**Task to complete:** Return exactly the span of lines in the following data that opens with the line containing "camera: 15 degrees left, 5 degrees up" and closes with the line containing "(614, 444) = (1045, 517): green". Include nothing else.

**Task data:**
»»
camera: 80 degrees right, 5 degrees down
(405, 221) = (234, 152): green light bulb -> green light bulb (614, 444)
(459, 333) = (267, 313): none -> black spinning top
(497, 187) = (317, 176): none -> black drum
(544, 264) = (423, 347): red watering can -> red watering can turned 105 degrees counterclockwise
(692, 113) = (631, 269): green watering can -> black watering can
««
»»
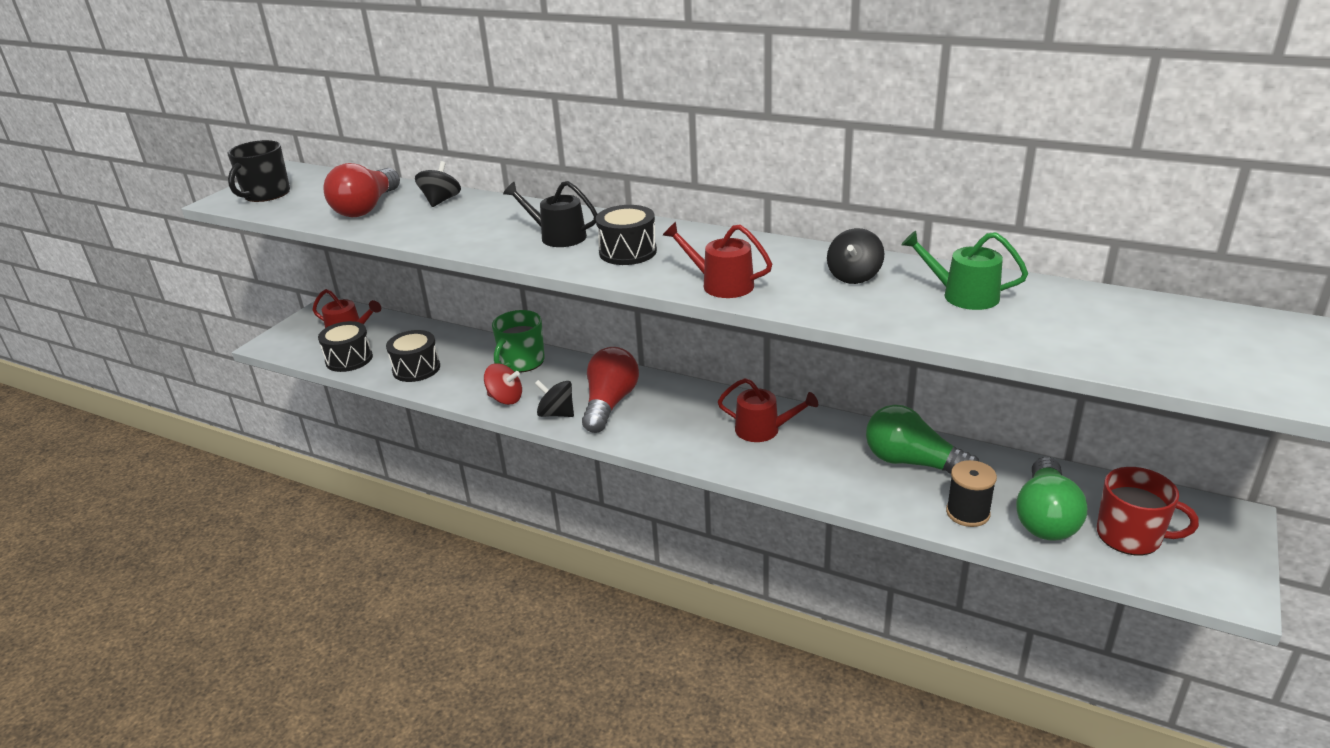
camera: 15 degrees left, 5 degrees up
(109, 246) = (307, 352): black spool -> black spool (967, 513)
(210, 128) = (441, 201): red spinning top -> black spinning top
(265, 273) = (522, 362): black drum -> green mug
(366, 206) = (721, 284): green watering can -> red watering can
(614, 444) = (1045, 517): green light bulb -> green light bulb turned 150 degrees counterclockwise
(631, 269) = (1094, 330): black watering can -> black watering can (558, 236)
««
»»
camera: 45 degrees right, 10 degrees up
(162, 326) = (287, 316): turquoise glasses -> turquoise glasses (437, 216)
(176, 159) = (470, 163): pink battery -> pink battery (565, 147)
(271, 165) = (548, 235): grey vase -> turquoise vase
««
**Task solution:**
camera: 15 degrees left, 5 degrees up
(109, 246) = (307, 352): black spool -> black spool (967, 513)
(210, 128) = (441, 201): red spinning top -> black spinning top
(265, 273) = (522, 362): black drum -> green mug
(366, 206) = (721, 284): green watering can -> red watering can
(614, 444) = (1045, 517): green light bulb -> green light bulb turned 150 degrees counterclockwise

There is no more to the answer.